What the task requires
From the entries underneath, give the number of lines holding the word "power", without any other words.
===== Data for analysis
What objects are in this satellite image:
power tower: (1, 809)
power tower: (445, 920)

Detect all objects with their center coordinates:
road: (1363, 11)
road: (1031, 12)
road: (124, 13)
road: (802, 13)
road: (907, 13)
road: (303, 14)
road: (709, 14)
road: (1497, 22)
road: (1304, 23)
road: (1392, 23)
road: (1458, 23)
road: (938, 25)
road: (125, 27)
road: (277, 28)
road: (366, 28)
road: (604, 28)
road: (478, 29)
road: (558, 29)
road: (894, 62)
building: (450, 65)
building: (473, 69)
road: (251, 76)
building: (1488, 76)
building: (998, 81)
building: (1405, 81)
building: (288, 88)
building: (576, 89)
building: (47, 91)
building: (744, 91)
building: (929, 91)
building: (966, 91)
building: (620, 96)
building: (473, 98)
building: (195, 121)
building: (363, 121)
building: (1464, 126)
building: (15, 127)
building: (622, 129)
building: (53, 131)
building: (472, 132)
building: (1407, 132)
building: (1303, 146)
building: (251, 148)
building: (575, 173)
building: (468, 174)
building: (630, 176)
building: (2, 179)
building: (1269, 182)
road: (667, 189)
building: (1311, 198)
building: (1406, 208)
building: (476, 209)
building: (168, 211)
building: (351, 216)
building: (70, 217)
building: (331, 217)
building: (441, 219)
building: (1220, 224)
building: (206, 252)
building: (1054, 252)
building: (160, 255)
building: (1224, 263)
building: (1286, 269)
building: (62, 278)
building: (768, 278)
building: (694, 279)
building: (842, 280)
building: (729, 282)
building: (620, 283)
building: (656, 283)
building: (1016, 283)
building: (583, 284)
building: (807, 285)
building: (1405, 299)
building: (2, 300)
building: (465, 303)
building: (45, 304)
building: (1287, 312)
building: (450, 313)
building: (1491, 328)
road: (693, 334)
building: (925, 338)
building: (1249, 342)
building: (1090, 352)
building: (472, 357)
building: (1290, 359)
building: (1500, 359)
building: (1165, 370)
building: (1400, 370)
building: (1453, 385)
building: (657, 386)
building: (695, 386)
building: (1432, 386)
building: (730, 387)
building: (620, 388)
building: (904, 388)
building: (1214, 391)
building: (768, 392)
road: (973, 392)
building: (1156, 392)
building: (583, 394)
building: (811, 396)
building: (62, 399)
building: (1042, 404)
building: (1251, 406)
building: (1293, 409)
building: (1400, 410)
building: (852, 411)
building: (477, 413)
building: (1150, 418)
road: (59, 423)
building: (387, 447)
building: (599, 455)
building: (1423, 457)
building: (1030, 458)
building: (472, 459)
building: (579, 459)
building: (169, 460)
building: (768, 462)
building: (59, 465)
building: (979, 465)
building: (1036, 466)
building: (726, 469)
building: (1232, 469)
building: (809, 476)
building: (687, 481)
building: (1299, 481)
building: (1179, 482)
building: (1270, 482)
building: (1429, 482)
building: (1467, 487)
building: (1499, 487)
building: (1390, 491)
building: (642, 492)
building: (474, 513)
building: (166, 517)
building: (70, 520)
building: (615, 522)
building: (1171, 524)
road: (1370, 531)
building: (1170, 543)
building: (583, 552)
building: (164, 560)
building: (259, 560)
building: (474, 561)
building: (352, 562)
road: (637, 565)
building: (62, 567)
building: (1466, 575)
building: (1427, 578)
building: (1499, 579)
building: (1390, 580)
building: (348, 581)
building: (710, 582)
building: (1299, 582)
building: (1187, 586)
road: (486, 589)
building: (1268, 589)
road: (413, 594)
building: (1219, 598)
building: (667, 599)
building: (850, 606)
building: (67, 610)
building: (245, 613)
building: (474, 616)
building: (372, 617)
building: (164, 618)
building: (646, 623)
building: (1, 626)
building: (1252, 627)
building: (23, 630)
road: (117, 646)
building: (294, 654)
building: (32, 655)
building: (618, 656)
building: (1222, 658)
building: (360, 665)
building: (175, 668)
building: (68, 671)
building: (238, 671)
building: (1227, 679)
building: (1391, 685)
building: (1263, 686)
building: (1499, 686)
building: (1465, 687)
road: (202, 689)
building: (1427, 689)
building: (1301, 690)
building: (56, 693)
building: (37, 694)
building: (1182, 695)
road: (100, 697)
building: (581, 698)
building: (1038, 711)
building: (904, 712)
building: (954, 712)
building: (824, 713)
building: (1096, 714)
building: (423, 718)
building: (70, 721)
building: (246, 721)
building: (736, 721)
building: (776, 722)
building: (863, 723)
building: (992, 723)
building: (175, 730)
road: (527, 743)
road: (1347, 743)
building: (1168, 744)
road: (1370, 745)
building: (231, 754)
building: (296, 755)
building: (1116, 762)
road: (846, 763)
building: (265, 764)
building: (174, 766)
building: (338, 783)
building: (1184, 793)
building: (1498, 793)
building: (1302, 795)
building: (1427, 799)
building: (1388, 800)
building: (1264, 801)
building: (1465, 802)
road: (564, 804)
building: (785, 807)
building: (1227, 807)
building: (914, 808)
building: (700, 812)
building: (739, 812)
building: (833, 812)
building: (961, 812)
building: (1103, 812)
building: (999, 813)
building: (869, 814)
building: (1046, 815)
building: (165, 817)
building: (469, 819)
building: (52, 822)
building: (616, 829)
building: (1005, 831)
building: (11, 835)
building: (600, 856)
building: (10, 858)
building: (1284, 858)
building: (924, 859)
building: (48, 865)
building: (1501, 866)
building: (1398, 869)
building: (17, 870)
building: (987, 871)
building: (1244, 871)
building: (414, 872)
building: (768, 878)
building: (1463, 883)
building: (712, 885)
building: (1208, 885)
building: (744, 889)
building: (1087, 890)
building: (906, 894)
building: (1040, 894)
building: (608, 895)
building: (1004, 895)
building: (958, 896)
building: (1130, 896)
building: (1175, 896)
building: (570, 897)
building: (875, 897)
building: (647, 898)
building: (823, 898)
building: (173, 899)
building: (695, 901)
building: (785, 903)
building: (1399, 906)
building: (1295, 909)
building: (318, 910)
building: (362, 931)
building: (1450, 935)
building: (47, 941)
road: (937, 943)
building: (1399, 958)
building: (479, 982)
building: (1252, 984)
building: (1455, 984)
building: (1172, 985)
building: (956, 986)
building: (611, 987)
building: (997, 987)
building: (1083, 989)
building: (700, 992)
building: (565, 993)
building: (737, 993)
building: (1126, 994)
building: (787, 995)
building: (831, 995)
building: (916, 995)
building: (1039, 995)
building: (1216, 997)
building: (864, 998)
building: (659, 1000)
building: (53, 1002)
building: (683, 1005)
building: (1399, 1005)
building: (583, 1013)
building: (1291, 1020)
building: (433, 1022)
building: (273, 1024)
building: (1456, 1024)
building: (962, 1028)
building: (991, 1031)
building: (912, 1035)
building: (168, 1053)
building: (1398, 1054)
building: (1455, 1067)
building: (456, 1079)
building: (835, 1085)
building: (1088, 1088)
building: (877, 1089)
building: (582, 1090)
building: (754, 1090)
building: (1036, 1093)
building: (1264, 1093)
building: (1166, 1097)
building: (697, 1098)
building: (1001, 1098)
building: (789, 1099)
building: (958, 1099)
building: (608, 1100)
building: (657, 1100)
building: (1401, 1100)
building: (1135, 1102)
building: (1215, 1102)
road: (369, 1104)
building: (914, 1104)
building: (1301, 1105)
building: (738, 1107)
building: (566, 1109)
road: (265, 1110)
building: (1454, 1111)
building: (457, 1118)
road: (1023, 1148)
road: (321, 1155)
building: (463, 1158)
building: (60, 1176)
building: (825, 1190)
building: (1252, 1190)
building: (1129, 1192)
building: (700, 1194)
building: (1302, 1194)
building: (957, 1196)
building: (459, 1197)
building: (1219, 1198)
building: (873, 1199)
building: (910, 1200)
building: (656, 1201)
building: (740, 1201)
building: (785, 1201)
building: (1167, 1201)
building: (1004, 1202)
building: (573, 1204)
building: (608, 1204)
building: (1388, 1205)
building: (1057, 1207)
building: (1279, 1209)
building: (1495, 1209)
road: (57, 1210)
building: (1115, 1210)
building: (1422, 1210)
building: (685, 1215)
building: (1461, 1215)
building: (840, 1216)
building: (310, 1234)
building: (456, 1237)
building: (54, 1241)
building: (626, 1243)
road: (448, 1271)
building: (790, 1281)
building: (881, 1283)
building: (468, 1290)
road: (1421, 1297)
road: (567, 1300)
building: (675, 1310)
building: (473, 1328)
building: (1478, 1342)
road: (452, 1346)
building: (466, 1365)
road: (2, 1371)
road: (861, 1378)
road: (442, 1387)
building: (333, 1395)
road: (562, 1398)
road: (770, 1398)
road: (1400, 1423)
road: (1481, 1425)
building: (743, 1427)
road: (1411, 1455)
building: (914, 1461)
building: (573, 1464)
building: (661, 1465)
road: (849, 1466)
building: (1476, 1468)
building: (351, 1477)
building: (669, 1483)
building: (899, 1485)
==========
Exercise result
2